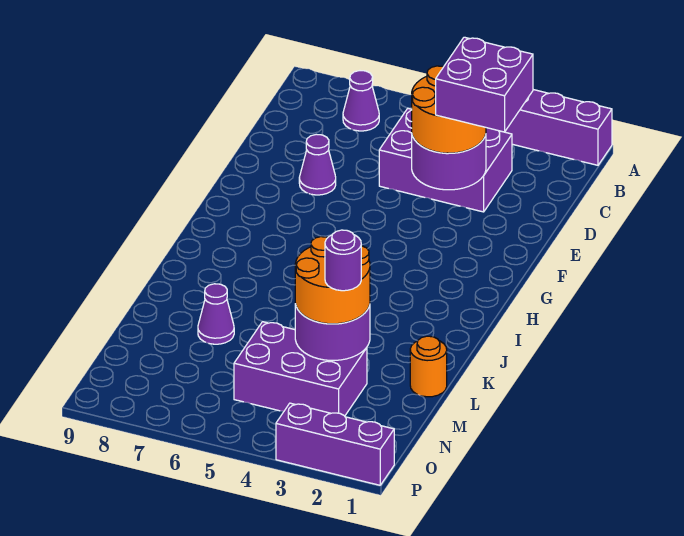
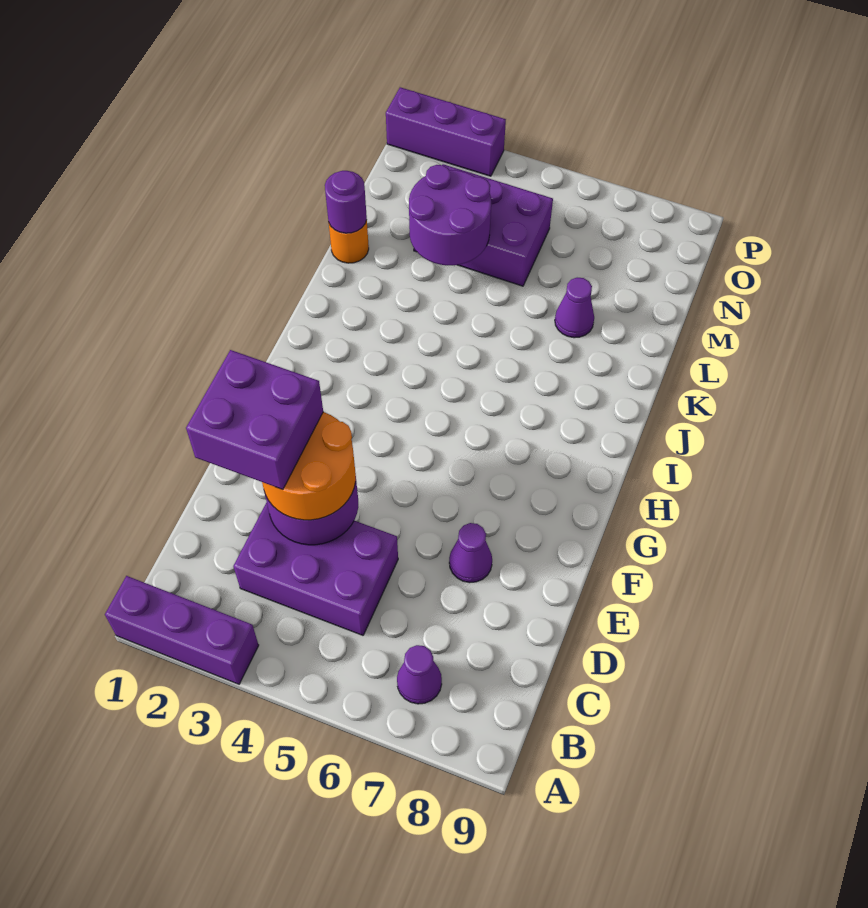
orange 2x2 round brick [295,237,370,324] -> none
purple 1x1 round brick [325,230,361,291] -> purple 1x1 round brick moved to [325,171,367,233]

...

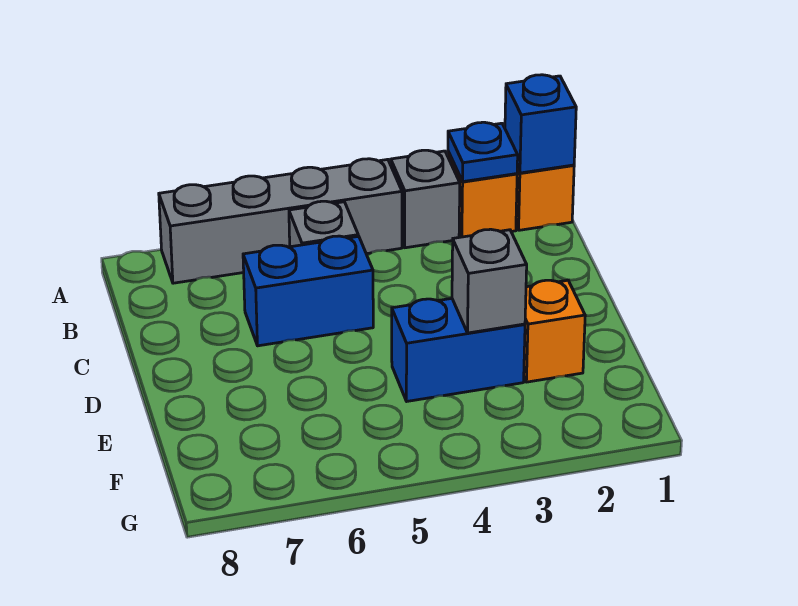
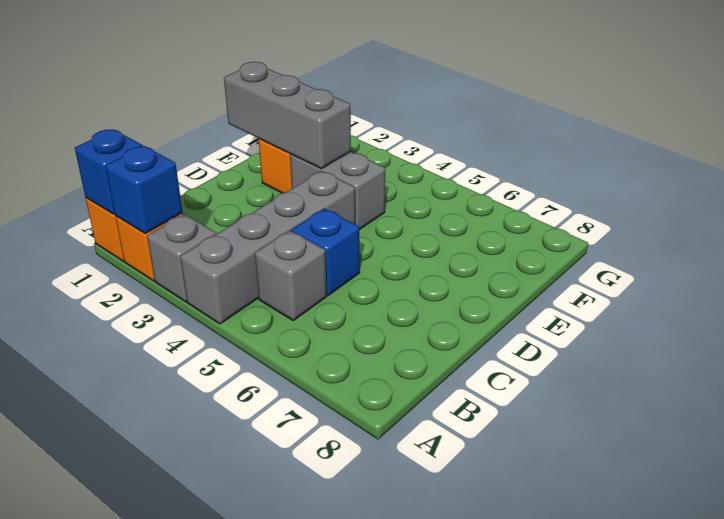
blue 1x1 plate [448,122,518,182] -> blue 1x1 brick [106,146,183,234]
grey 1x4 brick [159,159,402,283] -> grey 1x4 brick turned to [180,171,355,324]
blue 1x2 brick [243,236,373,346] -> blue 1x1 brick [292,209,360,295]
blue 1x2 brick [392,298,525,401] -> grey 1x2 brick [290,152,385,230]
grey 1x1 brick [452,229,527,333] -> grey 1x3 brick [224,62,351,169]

● Exercise prompt: In the entries above, tally the lines containing the word "grey" and return only the tally.

● Task output: 3